• [Try it] In the listing below, the answer starts at the line that has "C11: 100pF (GND, NET6) -> 68nF (GND, NET6)" and stops after the line that has "R8: 68k (3V3, NET1) -> 12k (3V3, NET1)"; please repeat that part exactly and nothing more.

• [Records for the exercise]
=-=-=-=-=
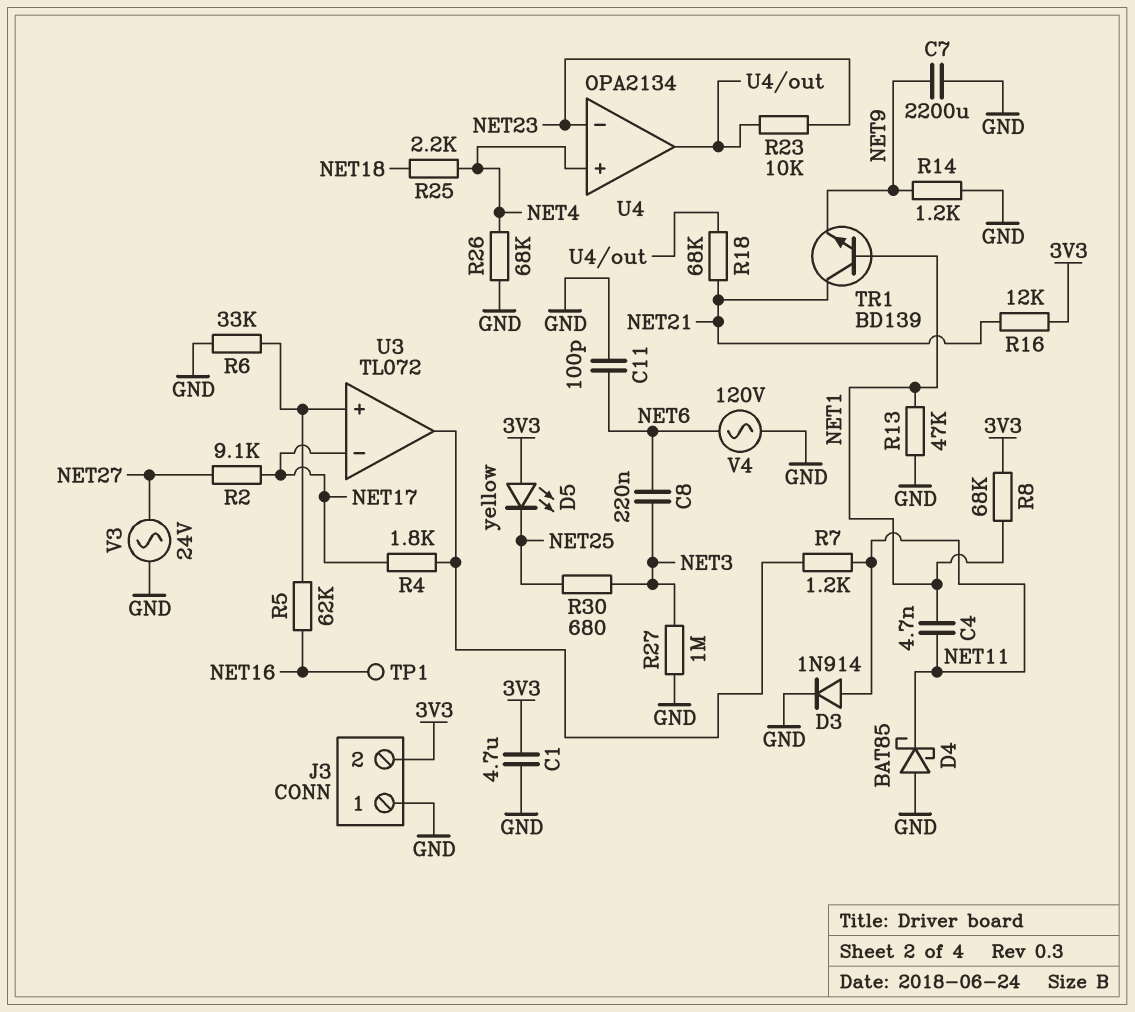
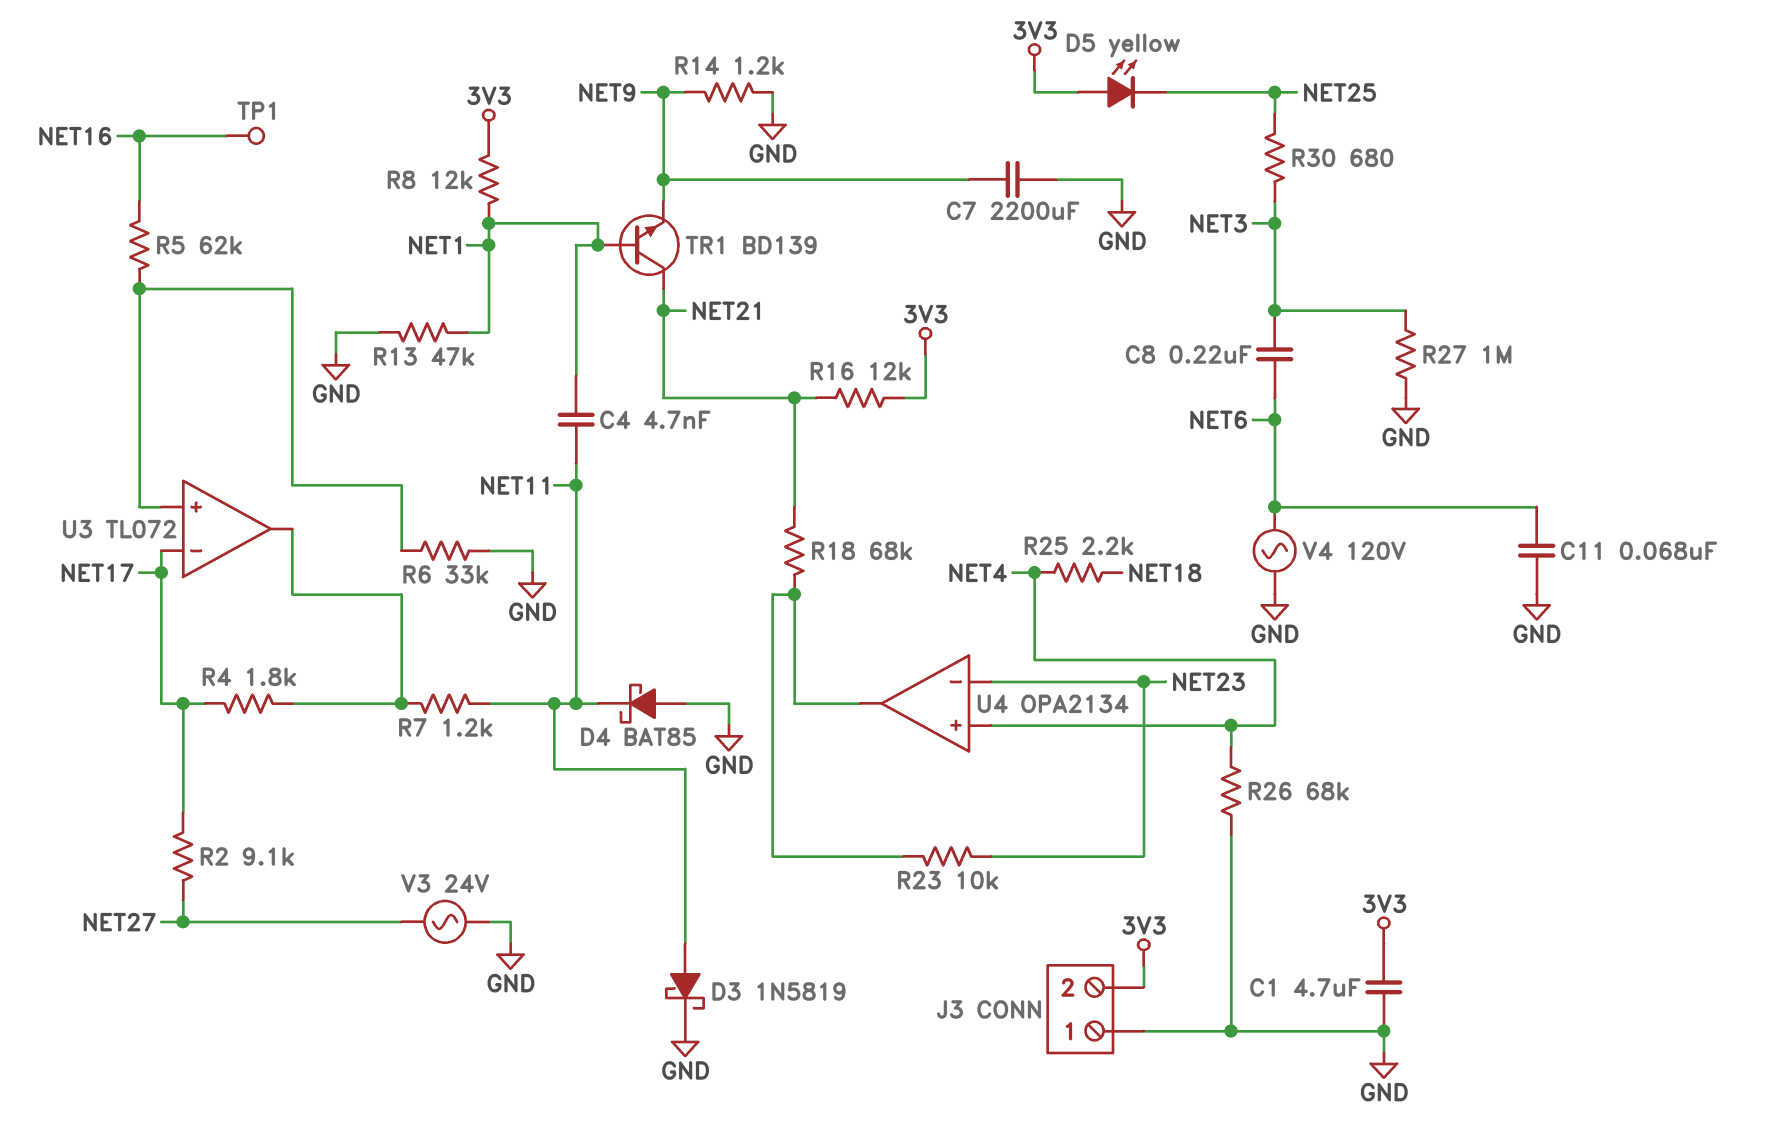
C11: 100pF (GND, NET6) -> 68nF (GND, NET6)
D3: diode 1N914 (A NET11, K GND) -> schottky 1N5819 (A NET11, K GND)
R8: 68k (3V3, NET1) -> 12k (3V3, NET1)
=-=-=-=-=
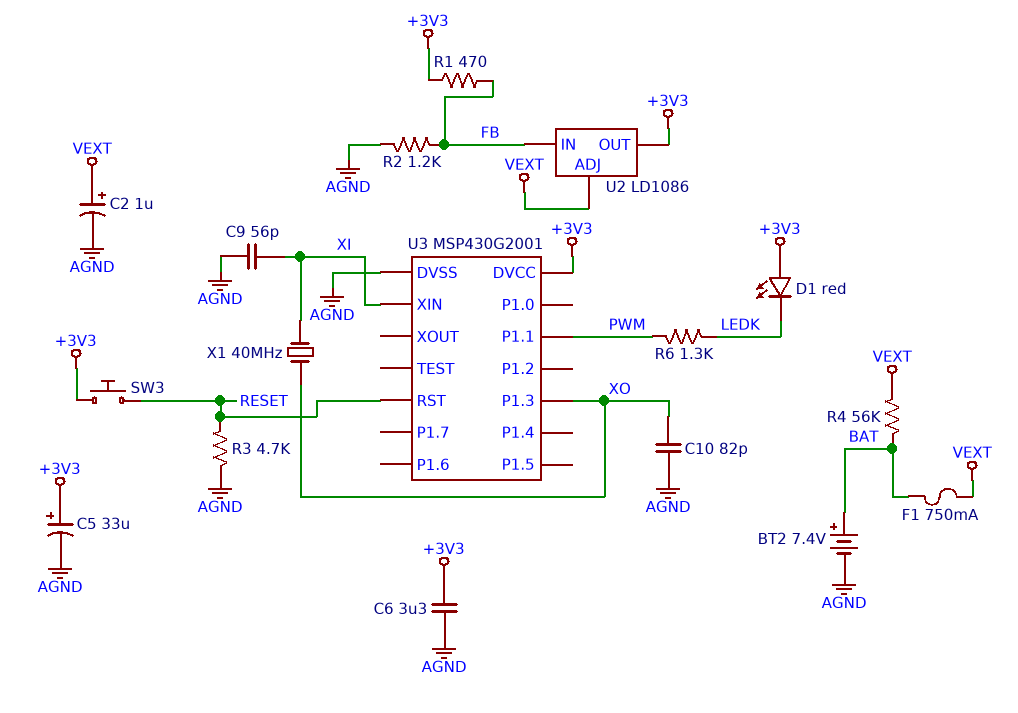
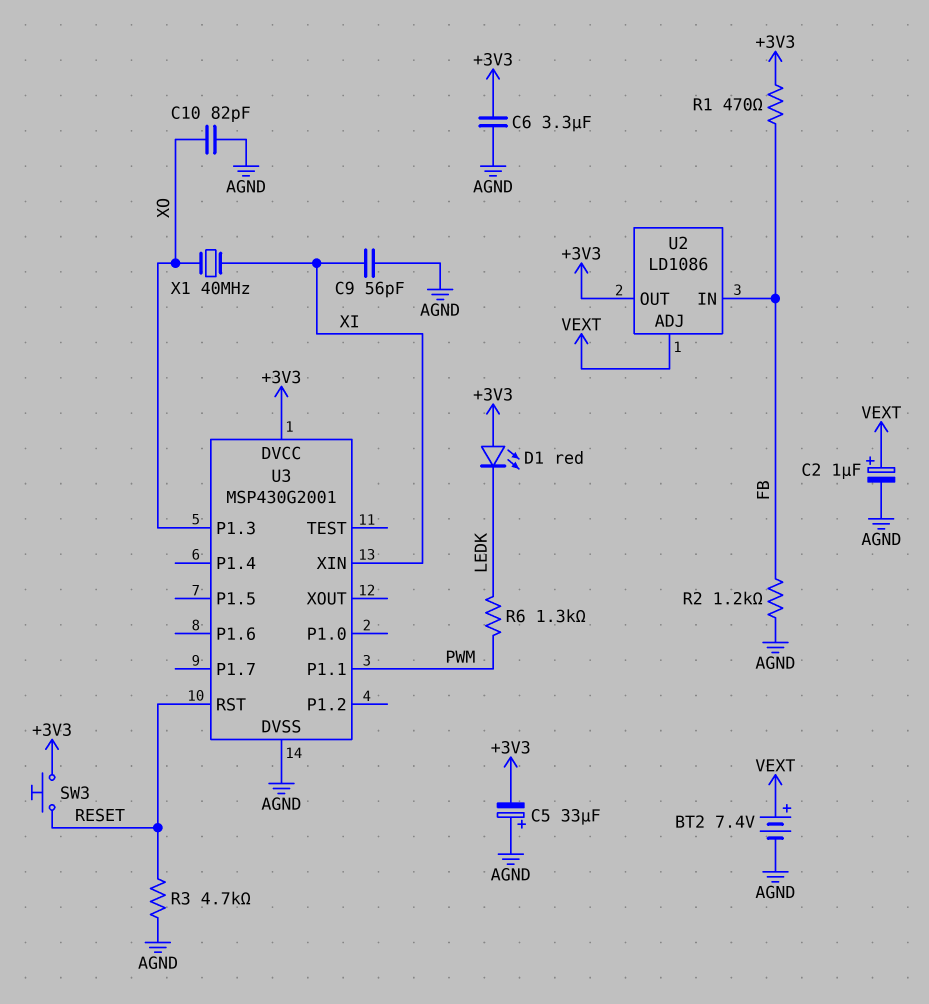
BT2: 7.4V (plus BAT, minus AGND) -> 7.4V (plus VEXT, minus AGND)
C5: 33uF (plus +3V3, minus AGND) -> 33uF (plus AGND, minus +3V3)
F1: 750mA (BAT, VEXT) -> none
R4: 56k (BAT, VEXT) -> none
=-=-=-=-=
• [Answer area]
C11: 100pF (GND, NET6) -> 68nF (GND, NET6)
D3: diode 1N914 (A NET11, K GND) -> schottky 1N5819 (A NET11, K GND)
R8: 68k (3V3, NET1) -> 12k (3V3, NET1)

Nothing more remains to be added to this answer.